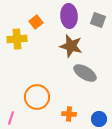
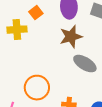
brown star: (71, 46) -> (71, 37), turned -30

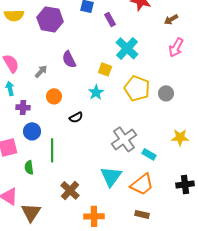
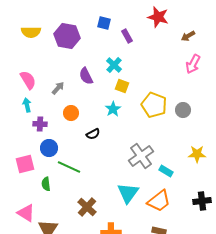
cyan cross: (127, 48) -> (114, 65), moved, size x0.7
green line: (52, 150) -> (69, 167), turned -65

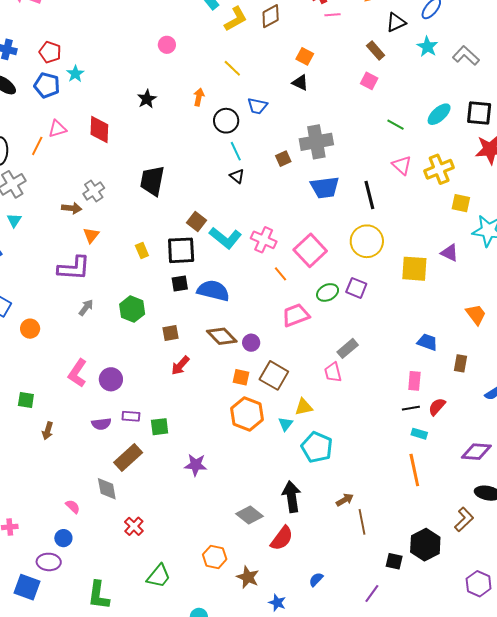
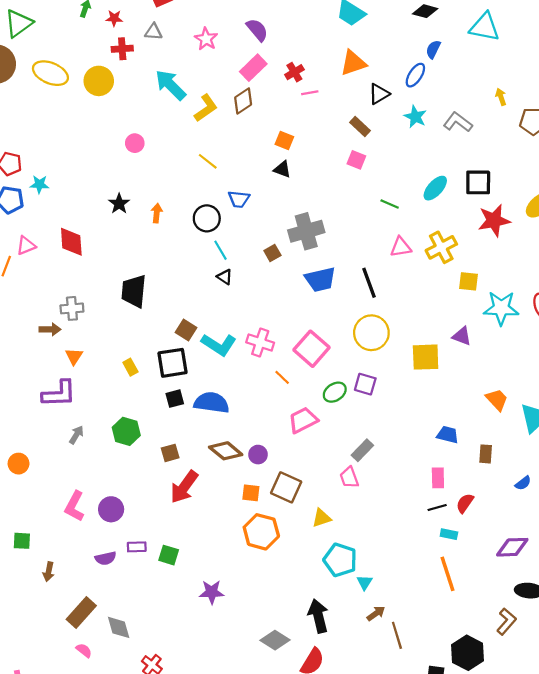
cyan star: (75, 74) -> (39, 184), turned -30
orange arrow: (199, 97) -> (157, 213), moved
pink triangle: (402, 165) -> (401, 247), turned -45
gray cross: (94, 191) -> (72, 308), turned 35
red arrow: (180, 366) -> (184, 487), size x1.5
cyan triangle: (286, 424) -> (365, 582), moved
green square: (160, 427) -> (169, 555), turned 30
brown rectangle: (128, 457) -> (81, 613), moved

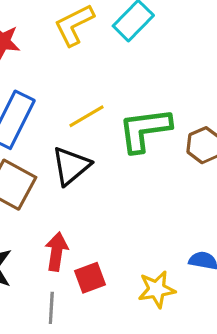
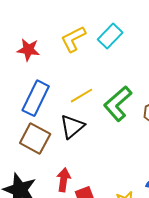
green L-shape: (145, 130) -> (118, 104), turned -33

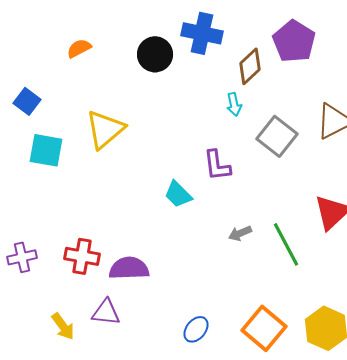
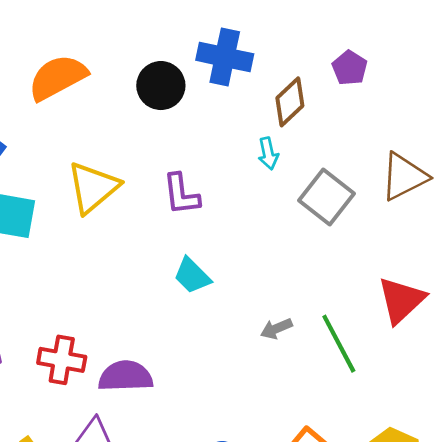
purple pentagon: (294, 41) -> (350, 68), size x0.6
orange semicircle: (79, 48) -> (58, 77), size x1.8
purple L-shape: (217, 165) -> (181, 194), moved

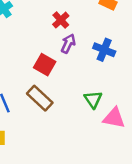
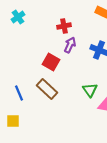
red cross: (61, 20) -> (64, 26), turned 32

(Directions for this task) Using the listing above, say how many of its lines contain the string "brown", giving nothing but the figure.

(Task answer) 2